Element lookup records:
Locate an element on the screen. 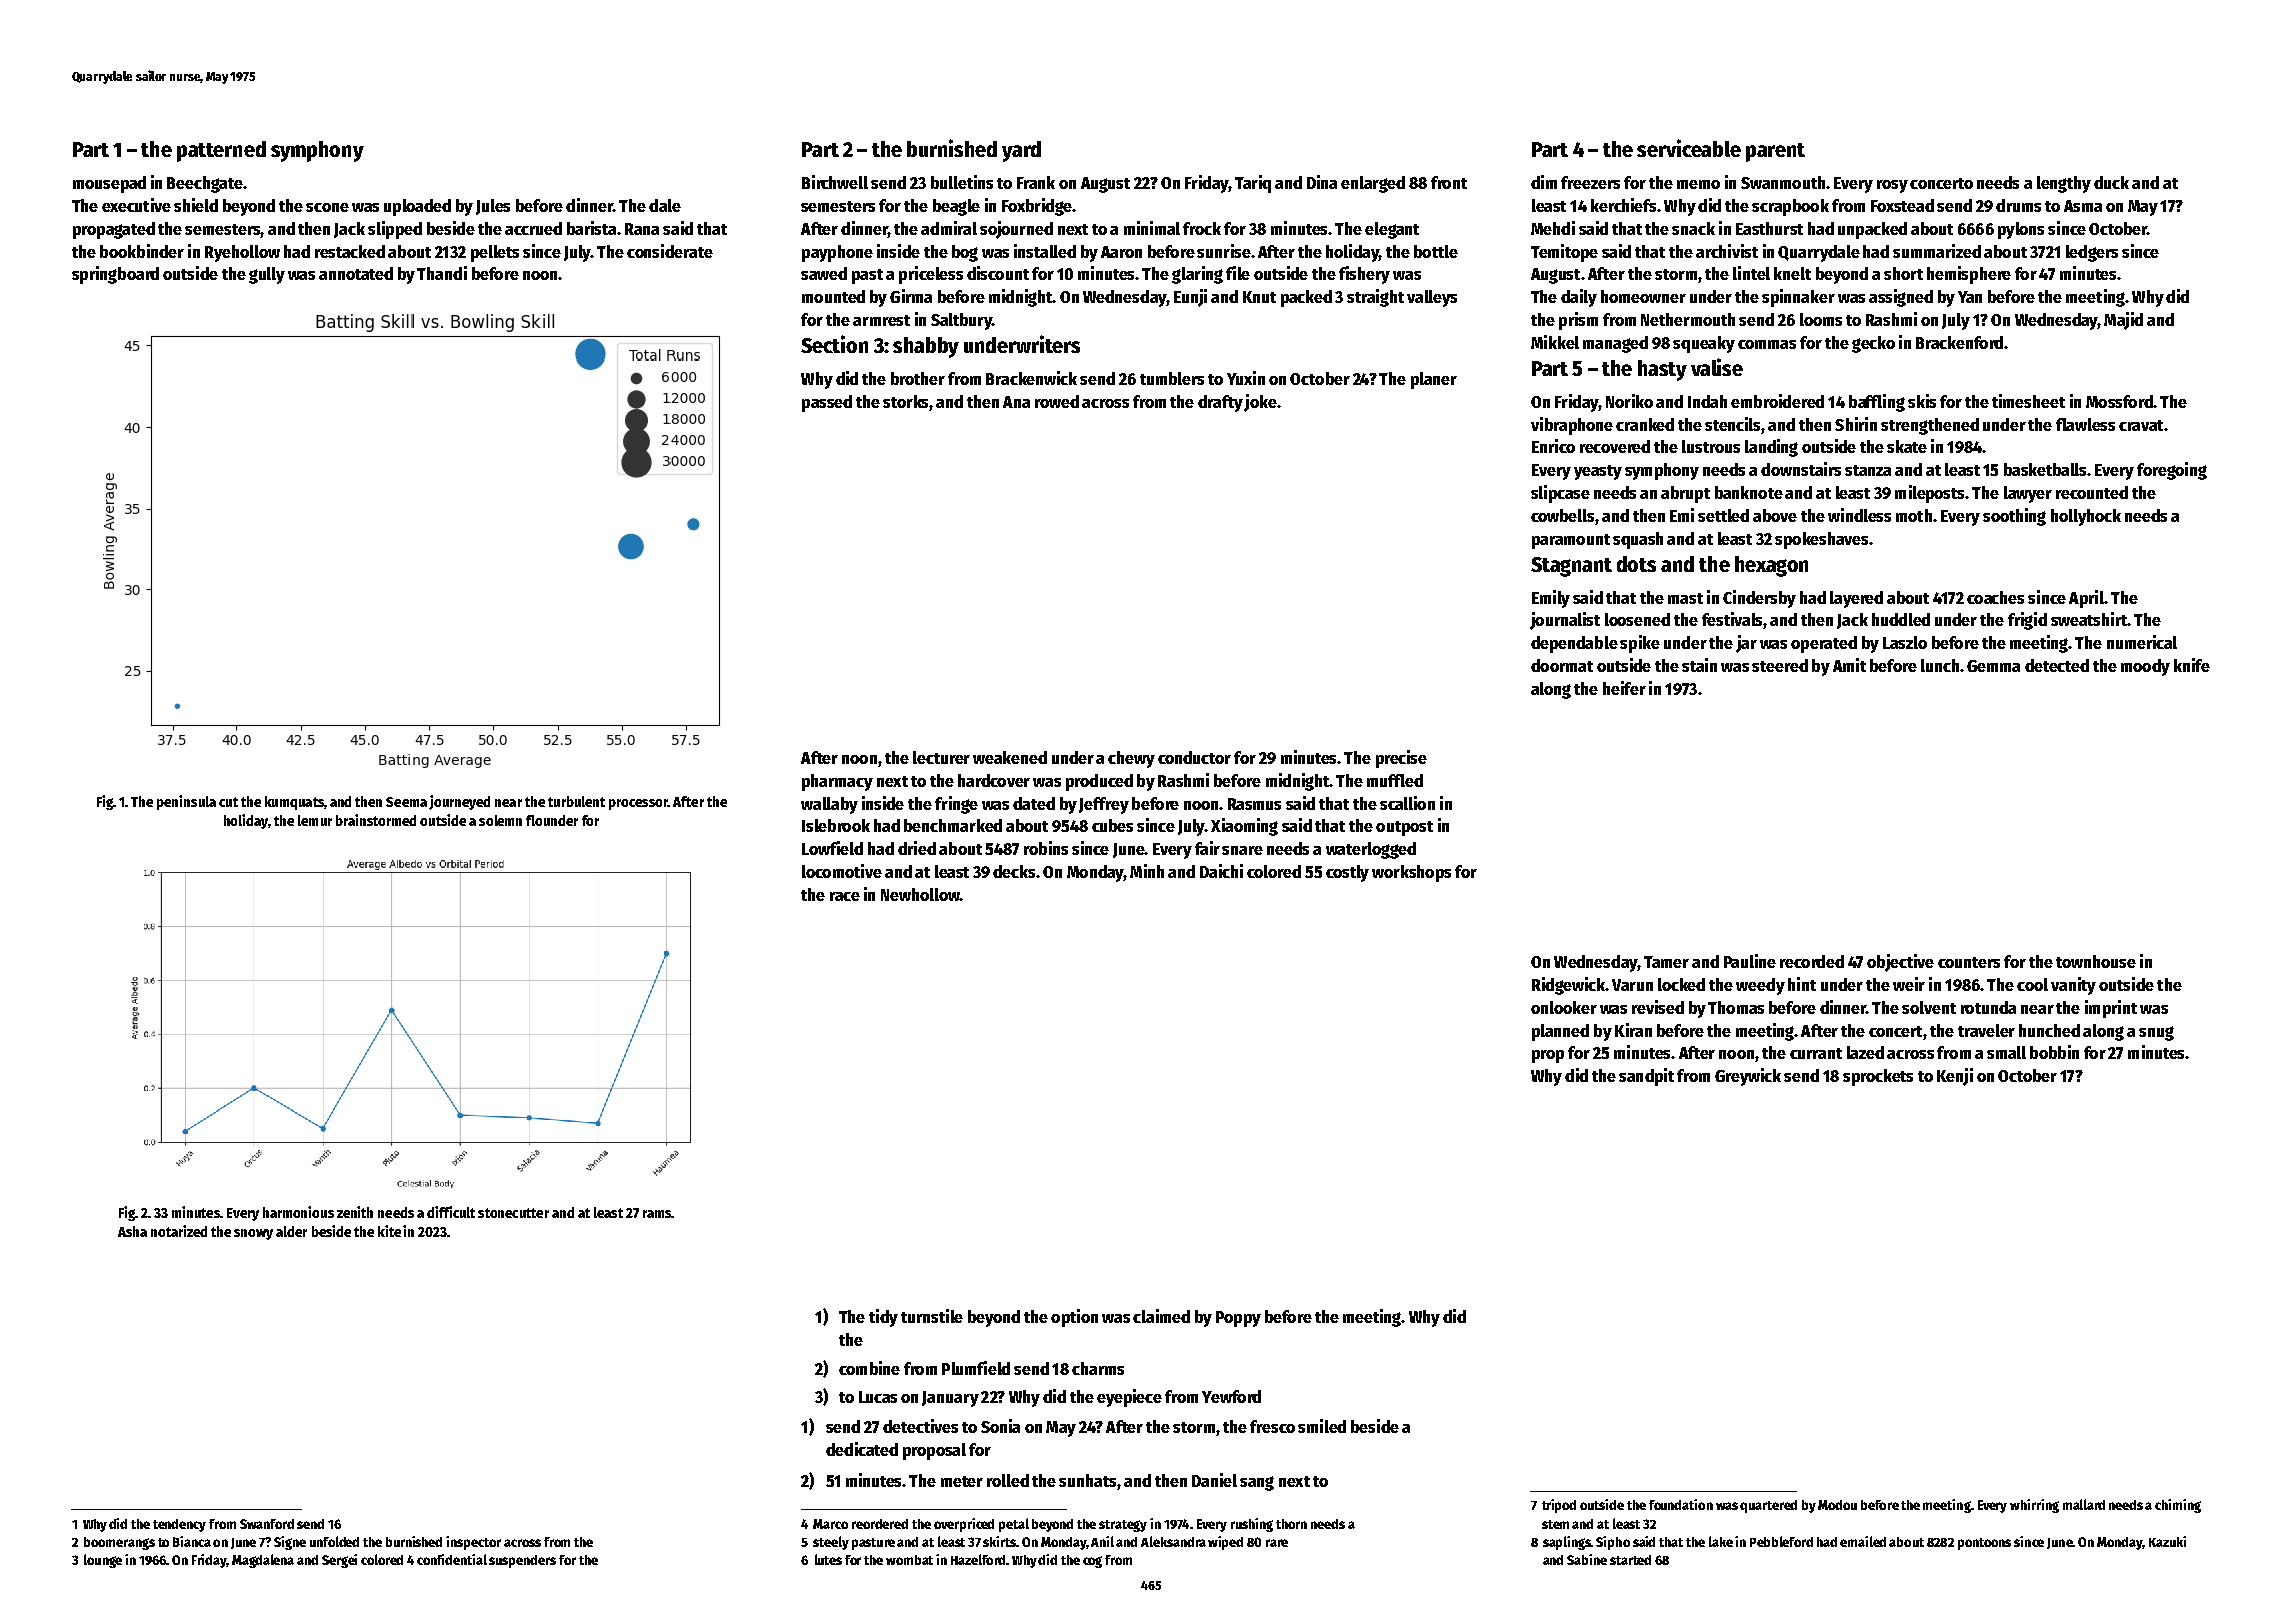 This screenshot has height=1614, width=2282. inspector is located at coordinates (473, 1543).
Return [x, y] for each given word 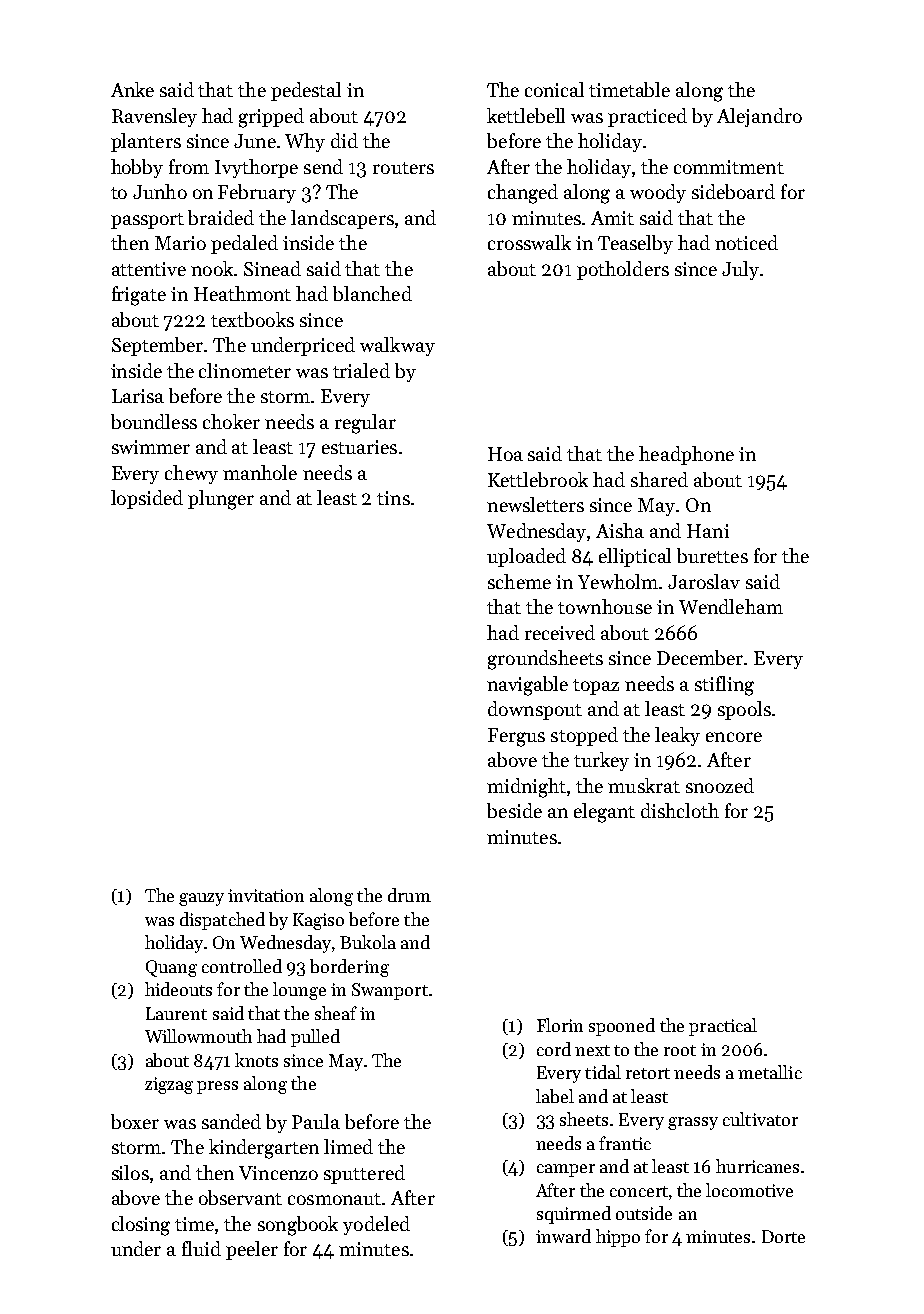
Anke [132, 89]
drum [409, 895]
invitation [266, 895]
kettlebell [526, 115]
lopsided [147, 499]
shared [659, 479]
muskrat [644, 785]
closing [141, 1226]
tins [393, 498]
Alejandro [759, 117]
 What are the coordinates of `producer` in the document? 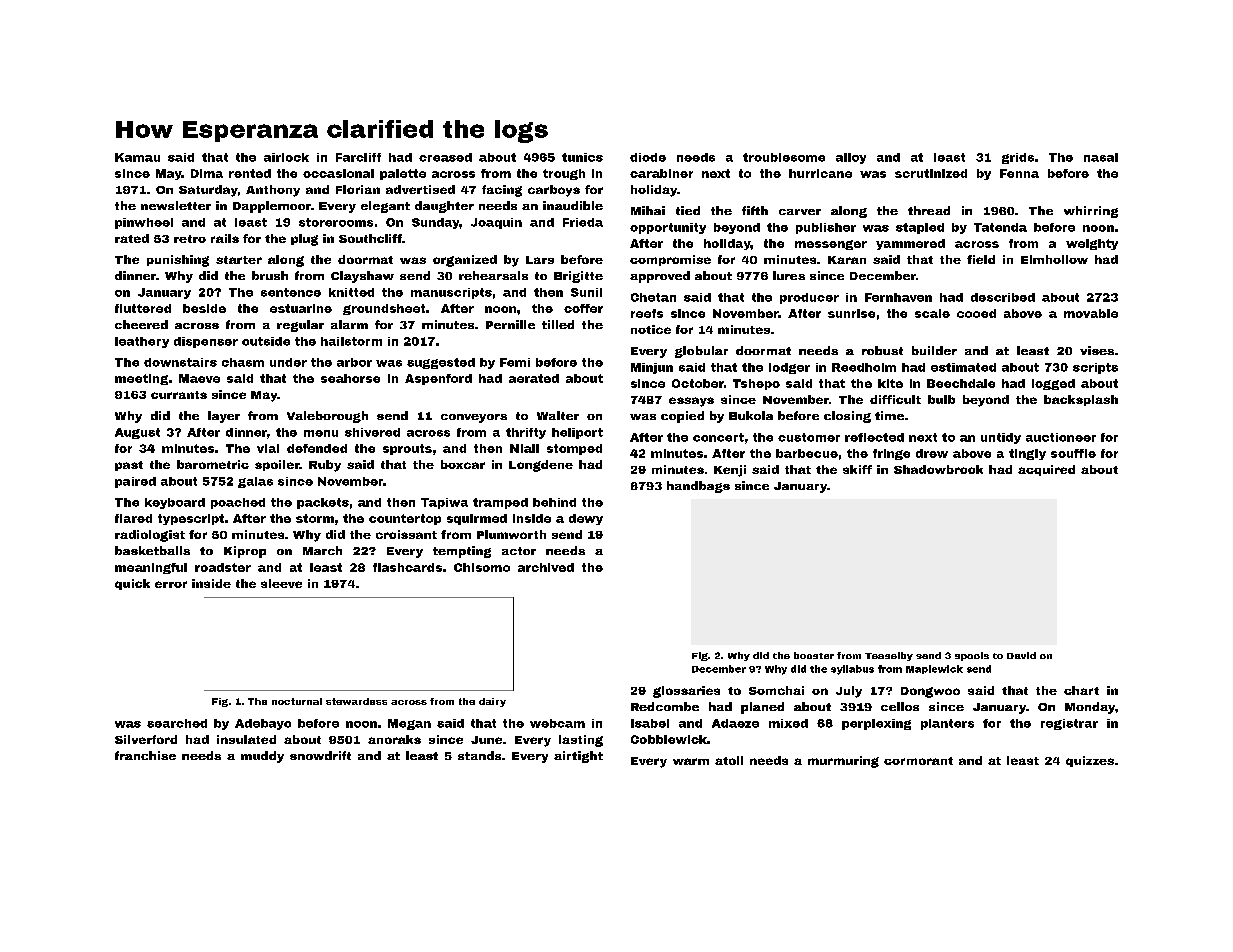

* _Exercise task_
Rewrite the lines of the records above as a JSON list of strings, one string per line with blank lines omitted, covering only the line containing "shared [659, 479]" through the end of the records. Leave the pictures out.

* _Finished exercise_
[
  "shared [659, 479]",
  "muskrat [644, 785]",
  "closing [141, 1226]",
  "tins [393, 498]",
  "Alejandro [759, 117]",
  " What are the coordinates of `producer` in the document? "
]